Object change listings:
################

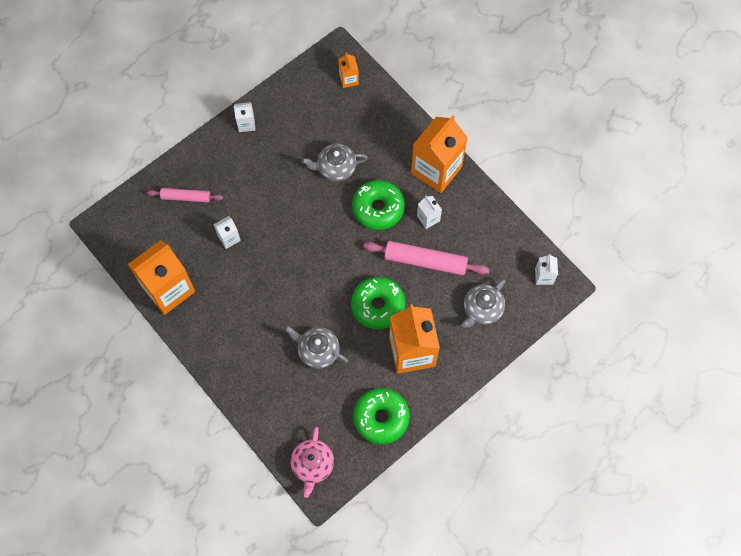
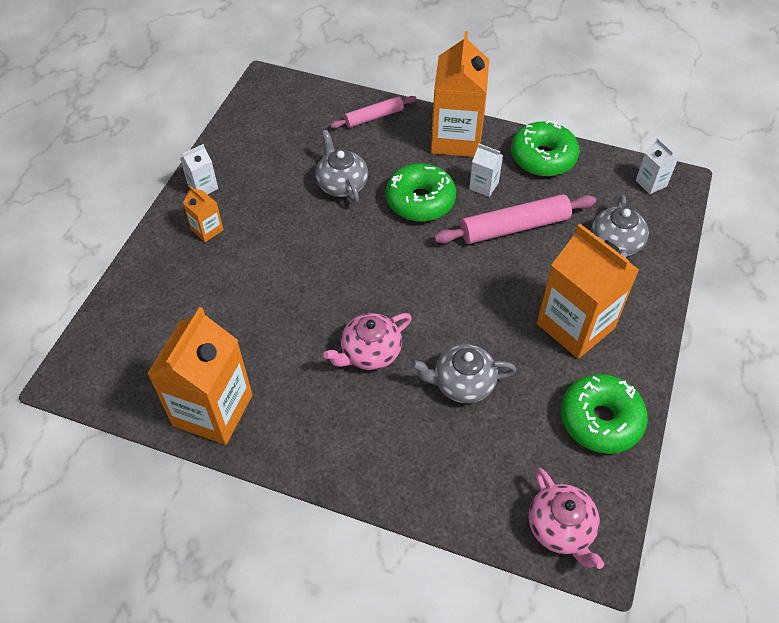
camera: 30 degrees left, 15 degrees down
(186, 197) = (172, 294): pink rolling pin -> pink rolling pin (374, 117)
(229, 238) = (258, 312): white carton -> none
(277, 301) = (370, 352): none -> pink teapot
(336, 168) = (341, 184): grey teapot -> grey teapot turned 105 degrees clockwise
(348, 79) = (296, 100): orange carton -> orange carton (207, 230)
(378, 305) = (497, 297): green donut -> green donut (543, 157)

################

- ACTIVITY: Please reproduce the entries above line by line, exactly, leaving out each image.

- TASK RESPONSE:
camera: 30 degrees left, 15 degrees down
(186, 197) = (172, 294): pink rolling pin -> pink rolling pin (374, 117)
(229, 238) = (258, 312): white carton -> none
(277, 301) = (370, 352): none -> pink teapot
(336, 168) = (341, 184): grey teapot -> grey teapot turned 105 degrees clockwise
(348, 79) = (296, 100): orange carton -> orange carton (207, 230)
(378, 305) = (497, 297): green donut -> green donut (543, 157)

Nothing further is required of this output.